• TASK TO COMPLETE: All of the entries are to be restated word for word.

• EXERCISE DATA:
=== Begin Enclosure ===

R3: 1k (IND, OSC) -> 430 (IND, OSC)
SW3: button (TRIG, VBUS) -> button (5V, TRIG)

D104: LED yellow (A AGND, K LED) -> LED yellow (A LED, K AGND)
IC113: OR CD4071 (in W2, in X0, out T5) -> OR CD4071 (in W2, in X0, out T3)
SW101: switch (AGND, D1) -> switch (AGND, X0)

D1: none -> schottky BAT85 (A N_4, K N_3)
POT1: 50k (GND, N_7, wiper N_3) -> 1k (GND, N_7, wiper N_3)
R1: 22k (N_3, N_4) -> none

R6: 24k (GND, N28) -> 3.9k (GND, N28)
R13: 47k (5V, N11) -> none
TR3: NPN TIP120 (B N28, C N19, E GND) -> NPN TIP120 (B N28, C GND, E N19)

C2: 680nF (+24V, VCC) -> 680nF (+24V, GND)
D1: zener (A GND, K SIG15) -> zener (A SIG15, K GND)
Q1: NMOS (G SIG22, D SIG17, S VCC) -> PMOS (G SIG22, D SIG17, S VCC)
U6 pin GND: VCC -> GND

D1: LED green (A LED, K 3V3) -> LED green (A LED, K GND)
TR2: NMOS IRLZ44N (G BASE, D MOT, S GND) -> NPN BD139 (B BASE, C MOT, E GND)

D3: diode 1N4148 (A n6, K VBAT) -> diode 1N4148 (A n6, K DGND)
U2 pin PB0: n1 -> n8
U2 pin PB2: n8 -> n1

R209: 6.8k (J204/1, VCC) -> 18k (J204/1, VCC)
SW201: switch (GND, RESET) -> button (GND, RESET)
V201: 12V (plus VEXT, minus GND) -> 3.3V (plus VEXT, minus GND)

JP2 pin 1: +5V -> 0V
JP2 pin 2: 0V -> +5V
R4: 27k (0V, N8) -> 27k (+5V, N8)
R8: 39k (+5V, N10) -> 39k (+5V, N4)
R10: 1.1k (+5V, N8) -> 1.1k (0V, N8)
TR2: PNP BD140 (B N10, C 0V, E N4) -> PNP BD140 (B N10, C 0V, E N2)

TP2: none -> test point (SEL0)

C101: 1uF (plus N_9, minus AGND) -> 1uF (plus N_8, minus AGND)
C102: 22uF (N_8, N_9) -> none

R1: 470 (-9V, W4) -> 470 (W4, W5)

=== End Enclosure ===

• COMPLETED EXERCISE:
R3: 1k (IND, OSC) -> 430 (IND, OSC)
SW3: button (TRIG, VBUS) -> button (5V, TRIG)

D104: LED yellow (A AGND, K LED) -> LED yellow (A LED, K AGND)
IC113: OR CD4071 (in W2, in X0, out T5) -> OR CD4071 (in W2, in X0, out T3)
SW101: switch (AGND, D1) -> switch (AGND, X0)

D1: none -> schottky BAT85 (A N_4, K N_3)
POT1: 50k (GND, N_7, wiper N_3) -> 1k (GND, N_7, wiper N_3)
R1: 22k (N_3, N_4) -> none

R6: 24k (GND, N28) -> 3.9k (GND, N28)
R13: 47k (5V, N11) -> none
TR3: NPN TIP120 (B N28, C N19, E GND) -> NPN TIP120 (B N28, C GND, E N19)

C2: 680nF (+24V, VCC) -> 680nF (+24V, GND)
D1: zener (A GND, K SIG15) -> zener (A SIG15, K GND)
Q1: NMOS (G SIG22, D SIG17, S VCC) -> PMOS (G SIG22, D SIG17, S VCC)
U6 pin GND: VCC -> GND

D1: LED green (A LED, K 3V3) -> LED green (A LED, K GND)
TR2: NMOS IRLZ44N (G BASE, D MOT, S GND) -> NPN BD139 (B BASE, C MOT, E GND)

D3: diode 1N4148 (A n6, K VBAT) -> diode 1N4148 (A n6, K DGND)
U2 pin PB0: n1 -> n8
U2 pin PB2: n8 -> n1

R209: 6.8k (J204/1, VCC) -> 18k (J204/1, VCC)
SW201: switch (GND, RESET) -> button (GND, RESET)
V201: 12V (plus VEXT, minus GND) -> 3.3V (plus VEXT, minus GND)

JP2 pin 1: +5V -> 0V
JP2 pin 2: 0V -> +5V
R4: 27k (0V, N8) -> 27k (+5V, N8)
R8: 39k (+5V, N10) -> 39k (+5V, N4)
R10: 1.1k (+5V, N8) -> 1.1k (0V, N8)
TR2: PNP BD140 (B N10, C 0V, E N4) -> PNP BD140 (B N10, C 0V, E N2)

TP2: none -> test point (SEL0)

C101: 1uF (plus N_9, minus AGND) -> 1uF (plus N_8, minus AGND)
C102: 22uF (N_8, N_9) -> none

R1: 470 (-9V, W4) -> 470 (W4, W5)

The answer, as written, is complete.